Data provided below:

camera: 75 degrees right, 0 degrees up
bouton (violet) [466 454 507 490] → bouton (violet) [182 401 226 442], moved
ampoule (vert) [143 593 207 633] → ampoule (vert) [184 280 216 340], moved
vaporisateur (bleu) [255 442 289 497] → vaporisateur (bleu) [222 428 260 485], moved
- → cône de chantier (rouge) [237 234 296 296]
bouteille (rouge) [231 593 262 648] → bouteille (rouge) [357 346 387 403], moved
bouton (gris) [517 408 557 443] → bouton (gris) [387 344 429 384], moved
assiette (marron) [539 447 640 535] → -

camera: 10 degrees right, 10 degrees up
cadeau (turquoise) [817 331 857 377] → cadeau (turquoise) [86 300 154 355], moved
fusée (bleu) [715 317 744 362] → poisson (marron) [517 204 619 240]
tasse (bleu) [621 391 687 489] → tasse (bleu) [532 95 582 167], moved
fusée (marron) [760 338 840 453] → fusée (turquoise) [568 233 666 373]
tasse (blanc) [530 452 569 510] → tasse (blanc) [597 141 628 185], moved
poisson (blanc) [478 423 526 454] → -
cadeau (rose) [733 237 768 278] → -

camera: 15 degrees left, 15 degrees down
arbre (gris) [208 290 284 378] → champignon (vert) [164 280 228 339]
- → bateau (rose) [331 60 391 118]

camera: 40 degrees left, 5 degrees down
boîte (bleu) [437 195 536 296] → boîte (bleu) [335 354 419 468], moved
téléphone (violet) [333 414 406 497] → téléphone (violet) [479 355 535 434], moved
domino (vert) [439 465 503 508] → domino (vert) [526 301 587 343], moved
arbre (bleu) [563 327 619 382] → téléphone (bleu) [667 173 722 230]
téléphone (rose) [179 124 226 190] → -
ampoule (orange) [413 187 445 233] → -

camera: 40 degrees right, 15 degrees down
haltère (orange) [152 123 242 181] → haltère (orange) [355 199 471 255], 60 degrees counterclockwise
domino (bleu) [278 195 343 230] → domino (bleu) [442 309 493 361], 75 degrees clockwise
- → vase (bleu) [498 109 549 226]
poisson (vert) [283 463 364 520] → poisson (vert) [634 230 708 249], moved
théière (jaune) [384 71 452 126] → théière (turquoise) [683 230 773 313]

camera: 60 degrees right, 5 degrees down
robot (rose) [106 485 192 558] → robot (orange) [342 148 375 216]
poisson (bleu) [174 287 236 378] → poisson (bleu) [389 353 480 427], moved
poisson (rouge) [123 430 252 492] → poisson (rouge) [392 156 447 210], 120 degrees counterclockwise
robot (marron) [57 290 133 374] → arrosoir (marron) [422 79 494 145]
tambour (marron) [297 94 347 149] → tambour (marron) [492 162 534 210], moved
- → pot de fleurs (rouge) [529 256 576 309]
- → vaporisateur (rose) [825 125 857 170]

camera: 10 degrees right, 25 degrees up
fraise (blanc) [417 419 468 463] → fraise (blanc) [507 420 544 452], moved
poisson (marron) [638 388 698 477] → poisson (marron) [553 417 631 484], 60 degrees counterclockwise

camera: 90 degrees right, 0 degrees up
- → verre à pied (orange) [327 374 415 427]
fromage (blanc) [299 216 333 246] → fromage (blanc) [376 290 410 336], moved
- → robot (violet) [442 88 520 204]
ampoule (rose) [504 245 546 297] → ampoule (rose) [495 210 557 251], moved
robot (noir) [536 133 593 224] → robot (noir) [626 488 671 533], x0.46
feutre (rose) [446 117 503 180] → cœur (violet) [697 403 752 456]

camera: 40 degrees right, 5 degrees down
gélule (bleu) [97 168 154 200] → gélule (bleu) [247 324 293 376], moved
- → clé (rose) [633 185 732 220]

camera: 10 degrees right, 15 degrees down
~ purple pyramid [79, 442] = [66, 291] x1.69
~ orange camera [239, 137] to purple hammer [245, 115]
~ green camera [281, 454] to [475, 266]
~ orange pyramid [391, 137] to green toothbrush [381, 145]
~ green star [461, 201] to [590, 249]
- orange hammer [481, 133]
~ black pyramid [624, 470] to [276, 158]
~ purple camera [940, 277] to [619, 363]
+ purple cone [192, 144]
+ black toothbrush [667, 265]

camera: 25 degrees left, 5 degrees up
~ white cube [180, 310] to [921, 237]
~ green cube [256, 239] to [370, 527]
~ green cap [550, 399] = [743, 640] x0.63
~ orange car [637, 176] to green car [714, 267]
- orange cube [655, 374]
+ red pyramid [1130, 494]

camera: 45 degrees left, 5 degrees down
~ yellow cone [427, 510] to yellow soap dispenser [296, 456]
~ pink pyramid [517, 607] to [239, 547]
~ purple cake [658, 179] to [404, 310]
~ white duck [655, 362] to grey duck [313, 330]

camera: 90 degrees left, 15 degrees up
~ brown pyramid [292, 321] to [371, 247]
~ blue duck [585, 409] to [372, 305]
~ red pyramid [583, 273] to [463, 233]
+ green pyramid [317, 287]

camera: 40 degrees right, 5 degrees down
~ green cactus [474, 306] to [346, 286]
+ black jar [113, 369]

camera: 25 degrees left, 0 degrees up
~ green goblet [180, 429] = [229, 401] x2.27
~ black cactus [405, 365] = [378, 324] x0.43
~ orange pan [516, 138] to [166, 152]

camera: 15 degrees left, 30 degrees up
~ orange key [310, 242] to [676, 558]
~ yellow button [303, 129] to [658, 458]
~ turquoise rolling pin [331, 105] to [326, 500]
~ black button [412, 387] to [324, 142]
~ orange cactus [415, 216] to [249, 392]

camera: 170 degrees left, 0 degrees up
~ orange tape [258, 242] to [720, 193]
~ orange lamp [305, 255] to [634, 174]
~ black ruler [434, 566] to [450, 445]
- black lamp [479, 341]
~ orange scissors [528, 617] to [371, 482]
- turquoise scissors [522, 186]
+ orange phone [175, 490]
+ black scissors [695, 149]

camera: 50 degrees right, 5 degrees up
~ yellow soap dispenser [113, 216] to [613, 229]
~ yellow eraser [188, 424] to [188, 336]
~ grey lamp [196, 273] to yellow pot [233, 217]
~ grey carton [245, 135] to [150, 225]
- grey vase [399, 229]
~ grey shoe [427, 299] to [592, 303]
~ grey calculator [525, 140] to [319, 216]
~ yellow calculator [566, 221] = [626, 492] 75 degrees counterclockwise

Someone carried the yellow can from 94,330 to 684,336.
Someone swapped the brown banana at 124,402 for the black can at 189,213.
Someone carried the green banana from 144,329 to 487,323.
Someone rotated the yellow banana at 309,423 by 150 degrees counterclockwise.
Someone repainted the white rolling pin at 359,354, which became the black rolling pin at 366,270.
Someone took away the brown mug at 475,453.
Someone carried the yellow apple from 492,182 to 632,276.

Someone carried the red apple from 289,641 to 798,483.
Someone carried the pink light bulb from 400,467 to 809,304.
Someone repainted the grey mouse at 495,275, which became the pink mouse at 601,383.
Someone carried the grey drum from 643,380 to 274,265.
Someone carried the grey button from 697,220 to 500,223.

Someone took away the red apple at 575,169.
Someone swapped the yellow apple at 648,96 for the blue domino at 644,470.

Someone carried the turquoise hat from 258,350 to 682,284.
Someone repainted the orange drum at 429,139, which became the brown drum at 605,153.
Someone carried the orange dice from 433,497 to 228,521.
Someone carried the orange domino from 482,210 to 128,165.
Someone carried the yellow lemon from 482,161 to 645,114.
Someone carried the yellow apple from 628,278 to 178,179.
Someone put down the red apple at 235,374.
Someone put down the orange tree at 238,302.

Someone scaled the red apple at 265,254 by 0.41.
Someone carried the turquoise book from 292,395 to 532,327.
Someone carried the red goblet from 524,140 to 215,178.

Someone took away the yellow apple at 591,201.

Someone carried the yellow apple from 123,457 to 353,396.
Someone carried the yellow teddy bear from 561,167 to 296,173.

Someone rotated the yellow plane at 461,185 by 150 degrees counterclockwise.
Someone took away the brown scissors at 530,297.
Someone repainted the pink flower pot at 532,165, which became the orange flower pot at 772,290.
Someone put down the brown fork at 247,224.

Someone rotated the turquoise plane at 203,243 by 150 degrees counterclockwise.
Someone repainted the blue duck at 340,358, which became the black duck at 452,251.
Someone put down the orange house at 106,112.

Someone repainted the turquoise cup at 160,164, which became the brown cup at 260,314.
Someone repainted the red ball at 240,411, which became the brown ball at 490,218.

End of Data provided.

- _Instructions to follow_:
Go through the records and pull out each line that includes the word "hammer".

- _Answer for this exercise_:
~ orange camera [239, 137] to purple hammer [245, 115]
- orange hammer [481, 133]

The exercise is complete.